= Task statement =
Where a picture appears, leave it out; copy everything else in the records exactly.

= Records for this task =
BEGIN

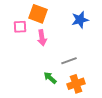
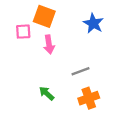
blue star: (80, 20) -> (93, 23), turned -30
green arrow: (50, 78) -> (47, 93), moved

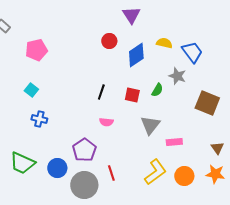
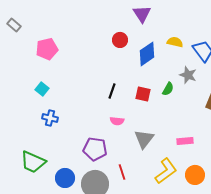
gray triangle: (150, 125) -> (144, 139), moved
purple pentagon: (84, 150) -> (95, 149), turned -30
blue circle: (57, 168) -> (65, 178), moved

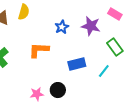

END

= Task answer =
blue star: (80, 20) -> (93, 23), turned -30
green arrow: (50, 78) -> (47, 93), moved

gray triangle: (150, 125) -> (144, 139), moved
purple pentagon: (84, 150) -> (95, 149), turned -30
blue circle: (57, 168) -> (65, 178), moved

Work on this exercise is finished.